Which lines in the data below contain the word "plate"? Return each of them.

#### Records for the task ####

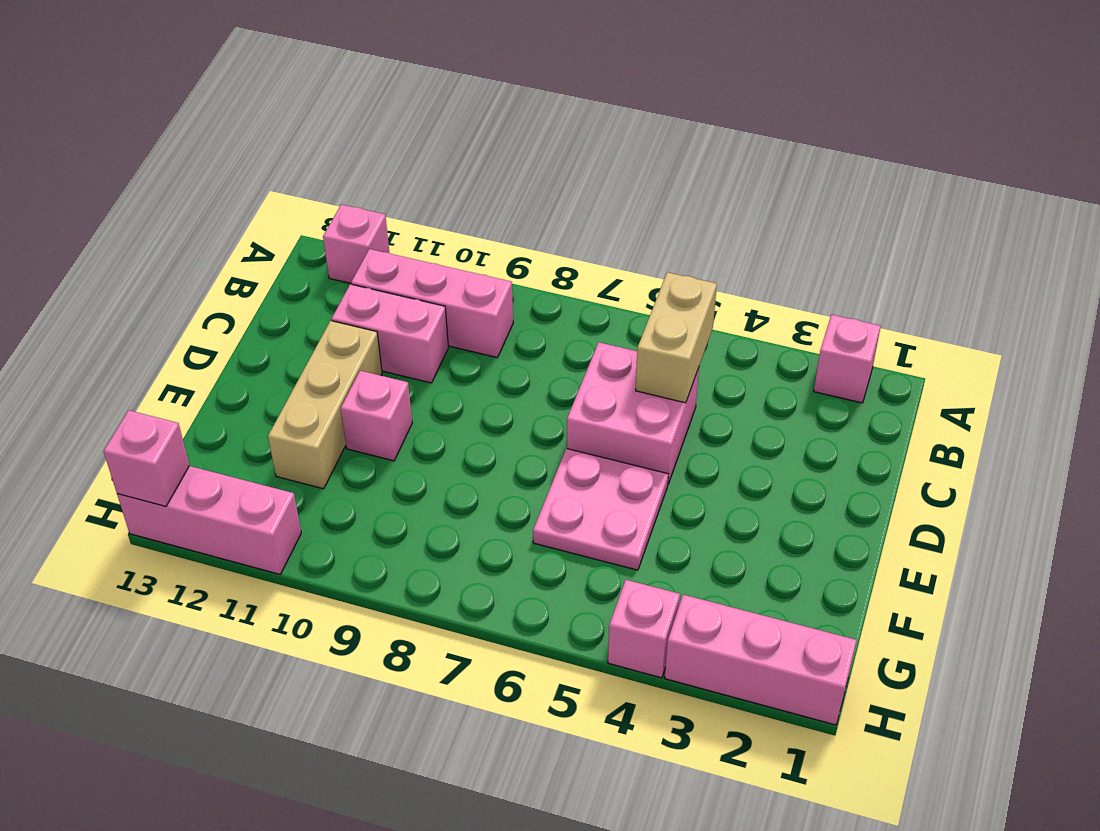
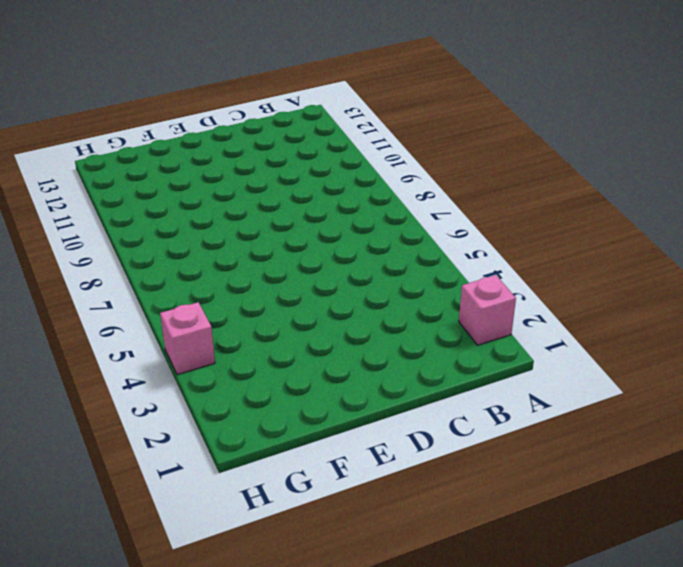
none -> pink brick A12 level 1
none -> pink brick B9:B11 level 1
none -> pink brick C5:D6 level 1

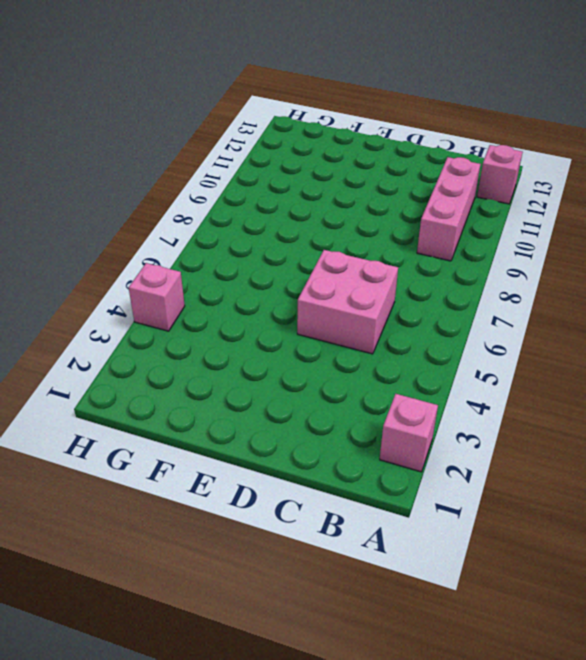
none -> pink brick C10:C11 level 1
none -> tan brick D11:F11 level 1
none -> pink plate E5:F6 level 1

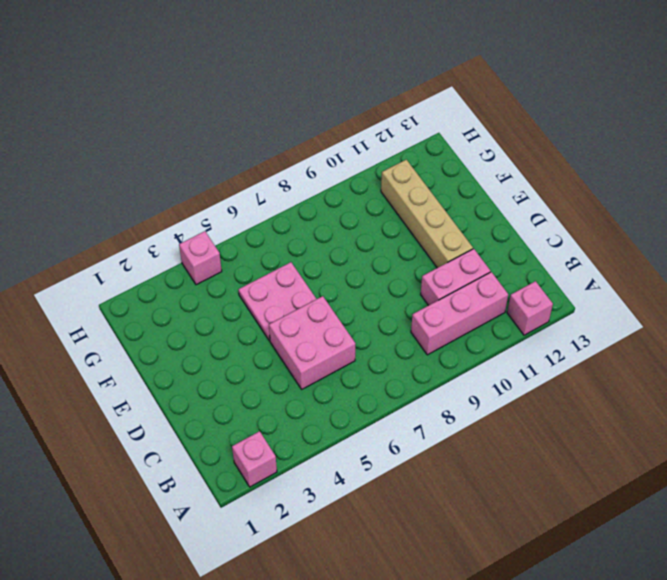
tan brick D11:G11 level 1 -> tan brick D11:F11 level 1
none -> pink brick E10 level 1
none -> pink brick H1:H3 level 1
none -> pink brick H11:H13 level 1

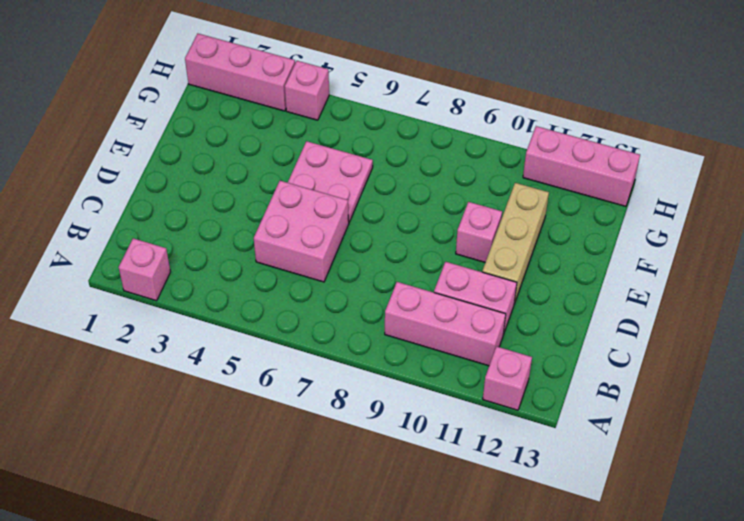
none -> tan brick B5:C5 level 2
none -> pink brick H13 level 2

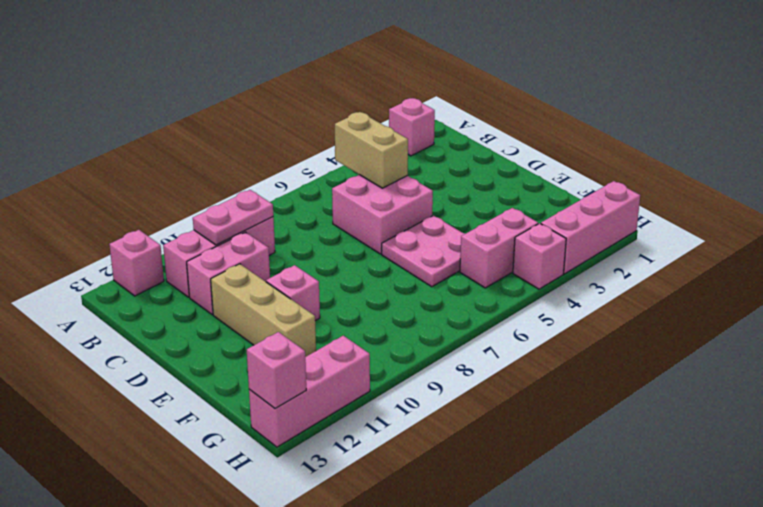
pink plate B9:B10 level 2 -> none
pink brick G4:G5 level 1 -> none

####

**Output for this exercise**.
none -> pink plate E5:F6 level 1
pink plate B9:B10 level 2 -> none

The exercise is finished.